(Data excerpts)
## start
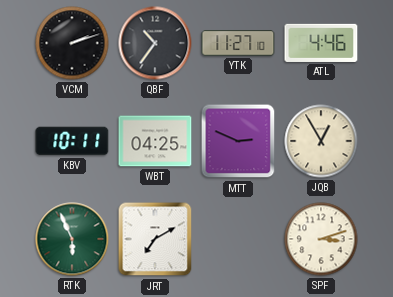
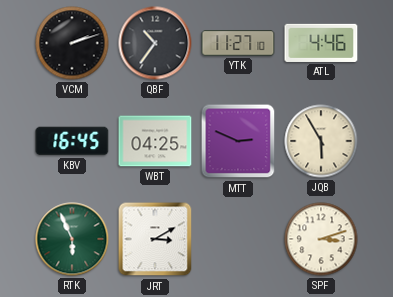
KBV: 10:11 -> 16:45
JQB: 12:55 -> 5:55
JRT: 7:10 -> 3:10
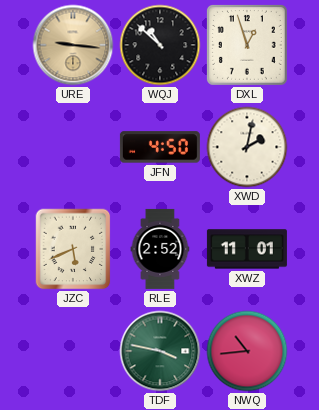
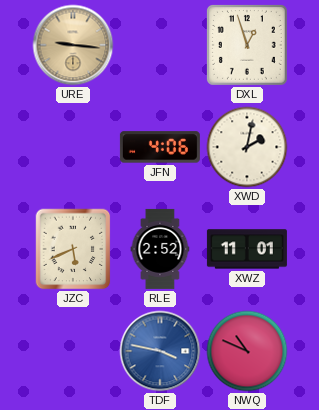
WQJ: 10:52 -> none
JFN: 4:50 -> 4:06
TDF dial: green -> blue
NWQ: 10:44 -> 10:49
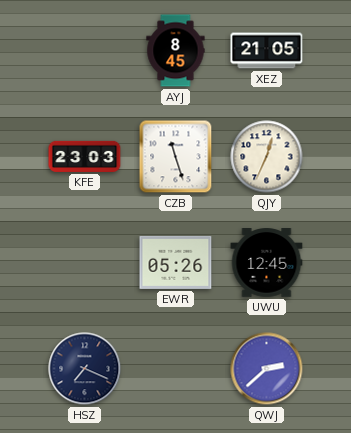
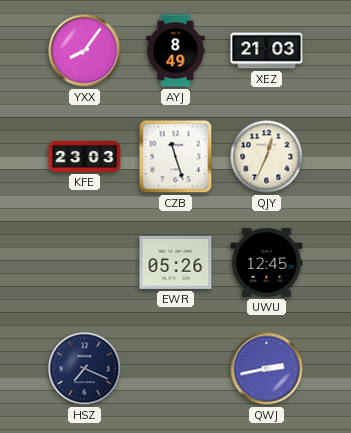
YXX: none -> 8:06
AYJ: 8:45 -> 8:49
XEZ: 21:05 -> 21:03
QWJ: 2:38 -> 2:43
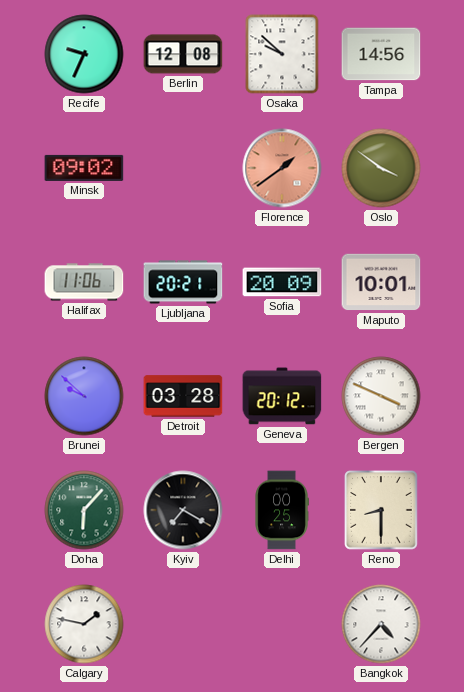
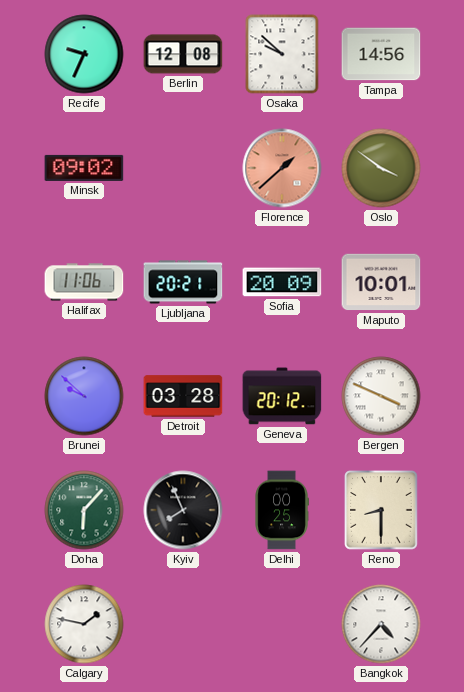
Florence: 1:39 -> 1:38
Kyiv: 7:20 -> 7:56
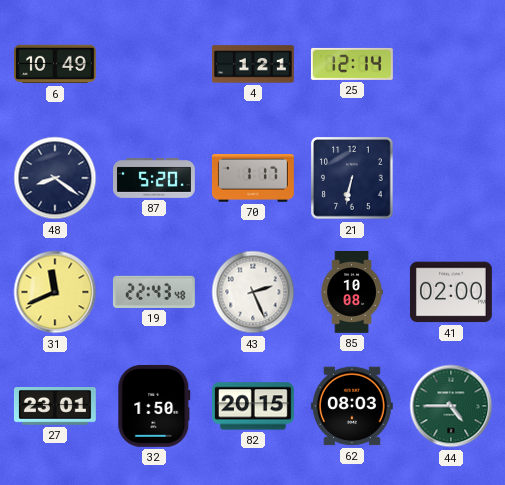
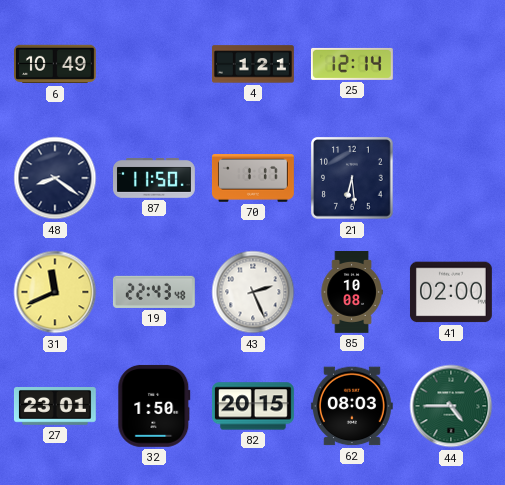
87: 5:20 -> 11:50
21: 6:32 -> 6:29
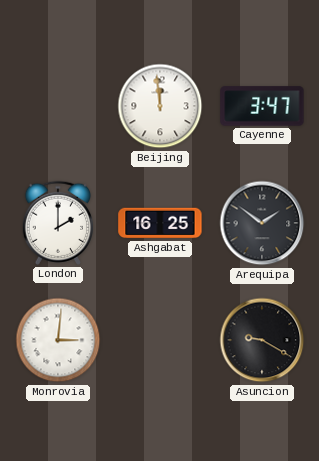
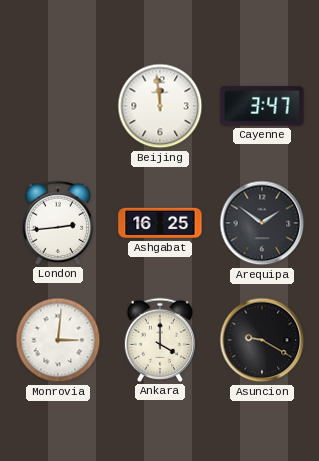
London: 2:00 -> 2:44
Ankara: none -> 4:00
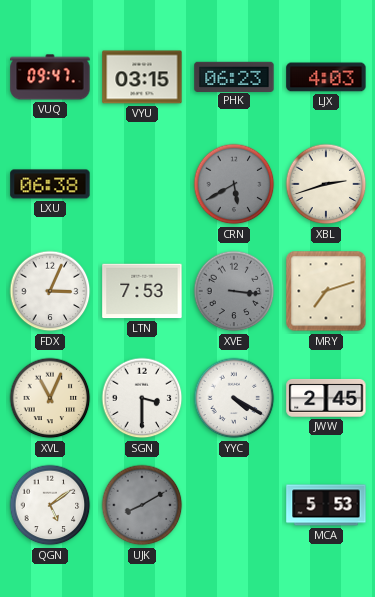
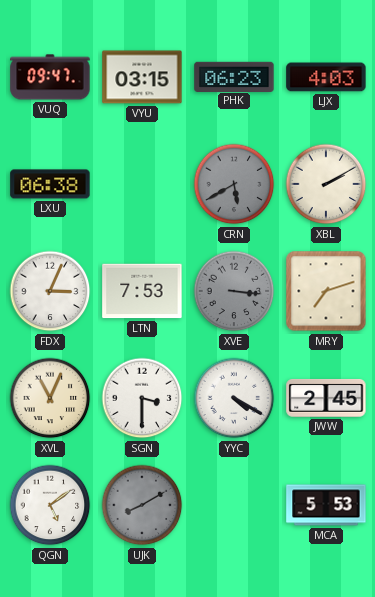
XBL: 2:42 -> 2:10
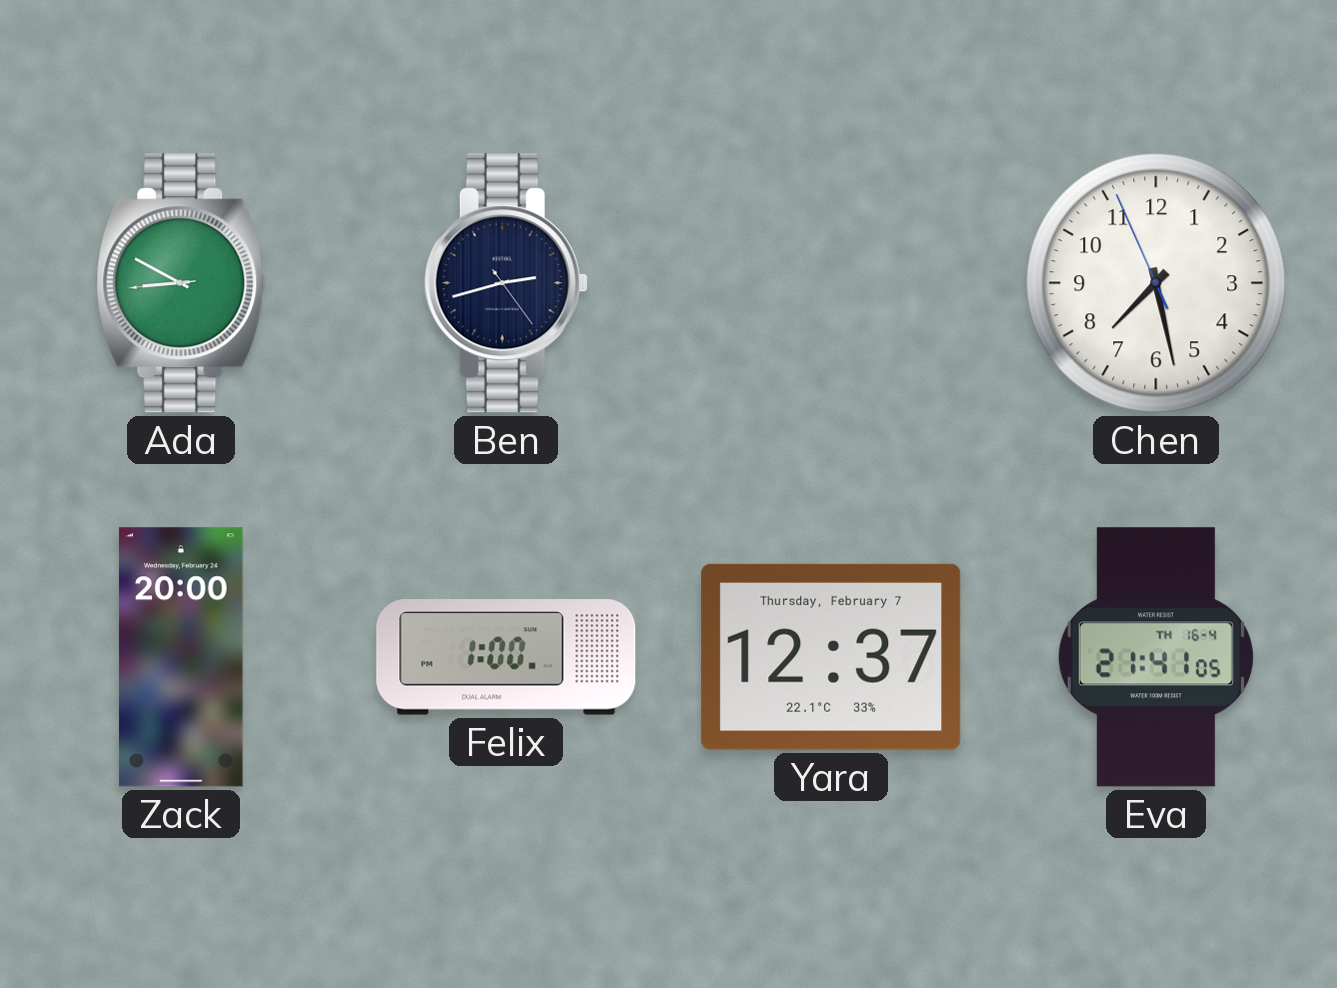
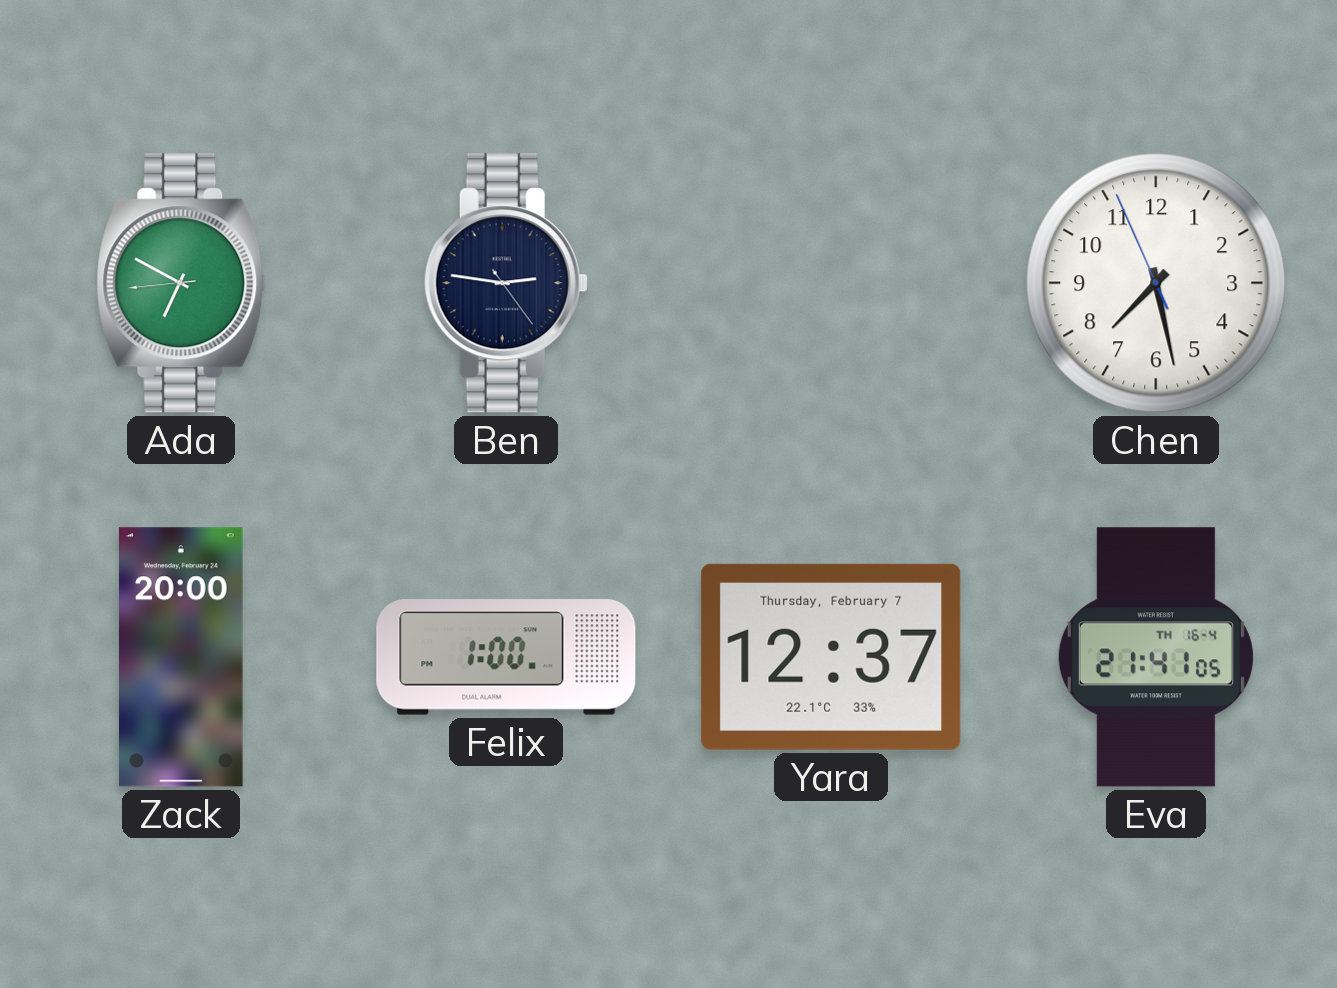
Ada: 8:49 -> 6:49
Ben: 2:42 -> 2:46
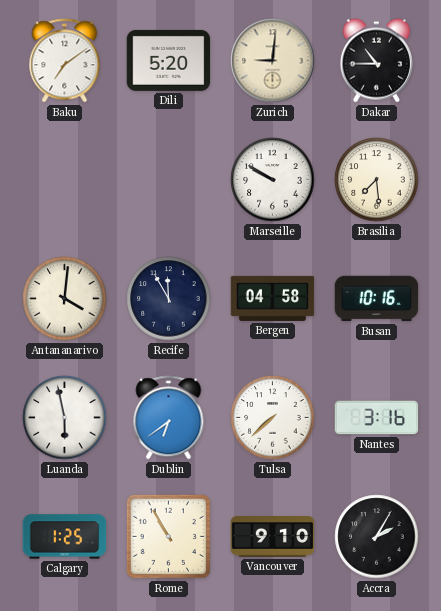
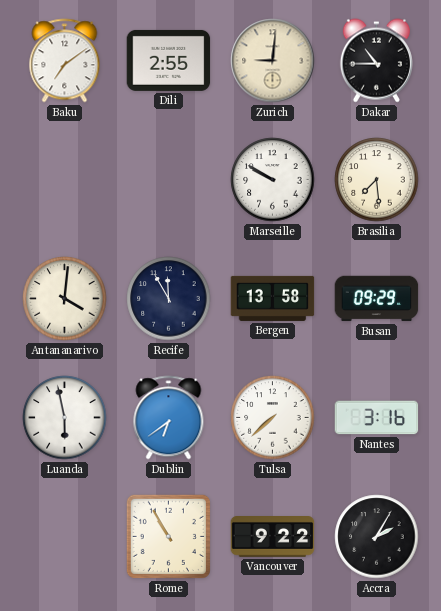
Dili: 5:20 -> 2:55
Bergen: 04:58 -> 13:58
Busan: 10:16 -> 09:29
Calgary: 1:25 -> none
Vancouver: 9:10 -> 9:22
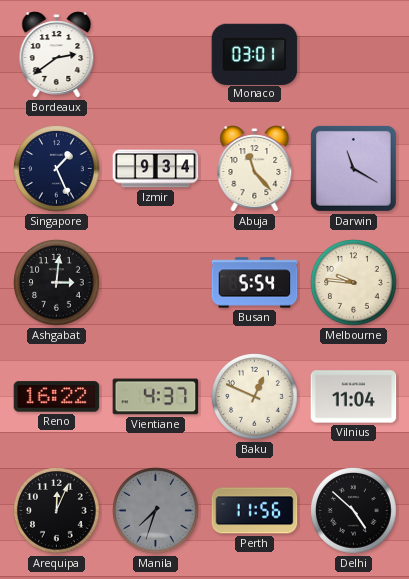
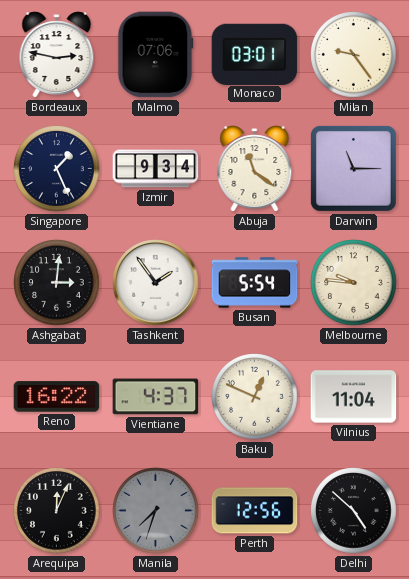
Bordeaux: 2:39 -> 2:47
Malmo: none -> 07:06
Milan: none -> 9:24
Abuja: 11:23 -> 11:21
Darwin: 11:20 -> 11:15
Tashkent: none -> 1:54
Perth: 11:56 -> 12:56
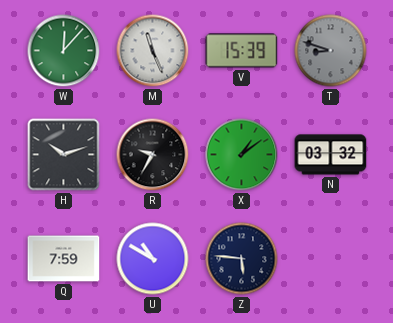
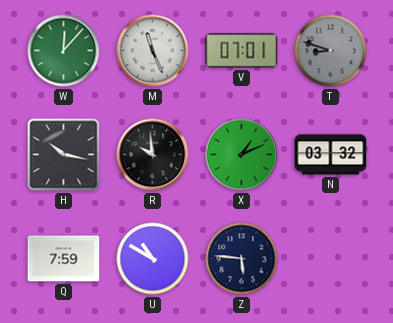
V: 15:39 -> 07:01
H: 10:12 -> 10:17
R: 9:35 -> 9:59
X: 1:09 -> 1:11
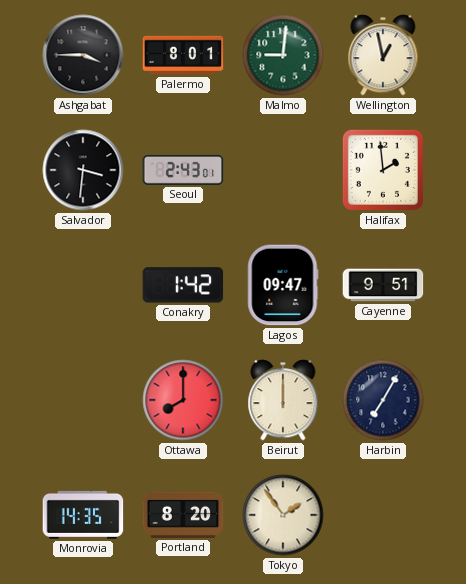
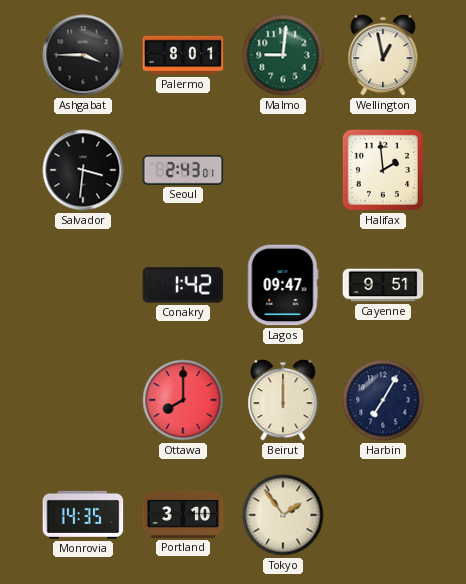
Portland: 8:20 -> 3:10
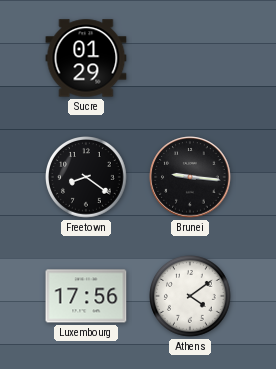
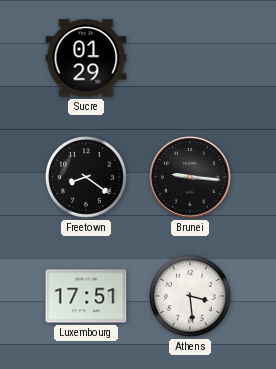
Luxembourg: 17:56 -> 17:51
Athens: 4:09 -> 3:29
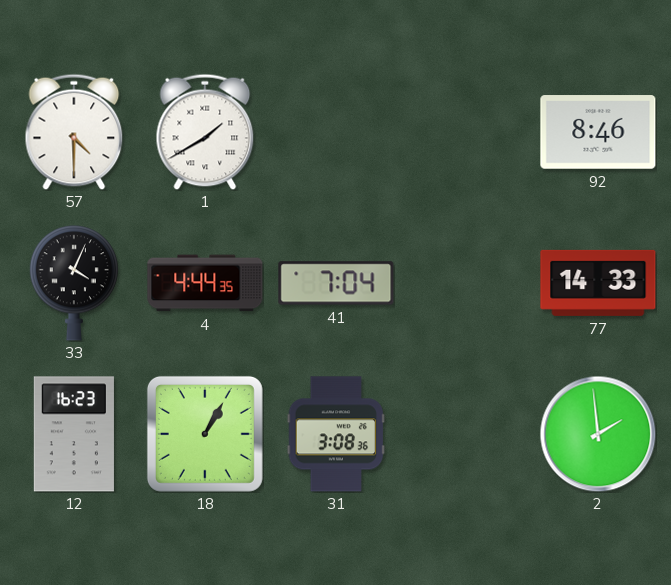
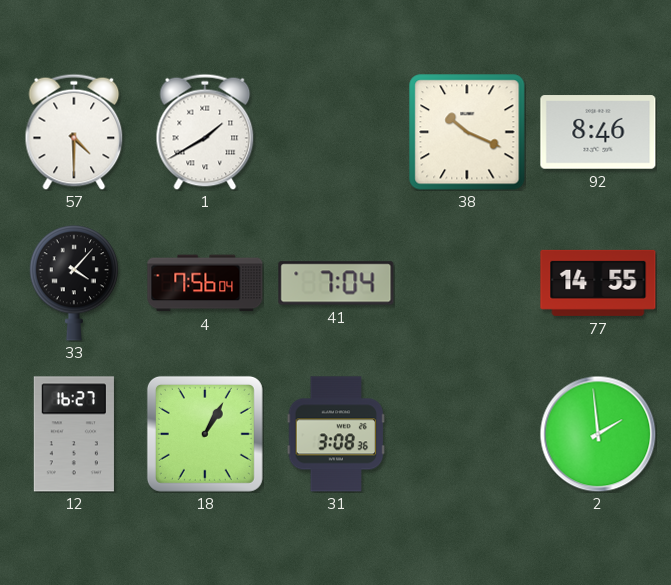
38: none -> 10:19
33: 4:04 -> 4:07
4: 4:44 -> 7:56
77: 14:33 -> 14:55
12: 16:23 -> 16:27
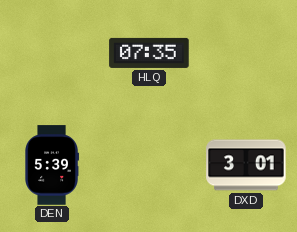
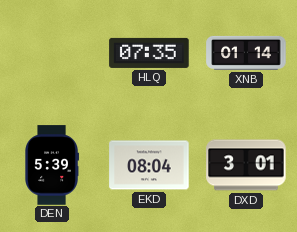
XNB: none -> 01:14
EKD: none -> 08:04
## end
Write out every line of the records above, omitting the pictures.

**Finished answer**
KBV: 10:11 -> 16:45
JQB: 12:55 -> 5:55
JRT: 7:10 -> 3:10
WQJ: 10:52 -> none
JFN: 4:50 -> 4:06
TDF dial: green -> blue
NWQ: 10:44 -> 10:49
YXX: none -> 8:06
AYJ: 8:45 -> 8:49
XEZ: 21:05 -> 21:03
QWJ: 2:38 -> 2:43
Florence: 1:39 -> 1:38
Kyiv: 7:20 -> 7:56
87: 5:20 -> 11:50
21: 6:32 -> 6:29
London: 2:00 -> 2:44
Ankara: none -> 4:00
XBL: 2:42 -> 2:10
Ada: 8:49 -> 6:49
Ben: 2:42 -> 2:46
Dili: 5:20 -> 2:55
Bergen: 04:58 -> 13:58
Busan: 10:16 -> 09:29
Calgary: 1:25 -> none
Vancouver: 9:10 -> 9:22
Bordeaux: 2:39 -> 2:47
Malmo: none -> 07:06
Milan: none -> 9:24
Abuja: 11:23 -> 11:21
Darwin: 11:20 -> 11:15
Tashkent: none -> 1:54
Perth: 11:56 -> 12:56
V: 15:39 -> 07:01
H: 10:12 -> 10:17
R: 9:35 -> 9:59
X: 1:09 -> 1:11
Portland: 8:20 -> 3:10
Luxembourg: 17:56 -> 17:51
Athens: 4:09 -> 3:29
38: none -> 10:19
33: 4:04 -> 4:07
4: 4:44 -> 7:56
77: 14:33 -> 14:55
12: 16:23 -> 16:27
XNB: none -> 01:14
EKD: none -> 08:04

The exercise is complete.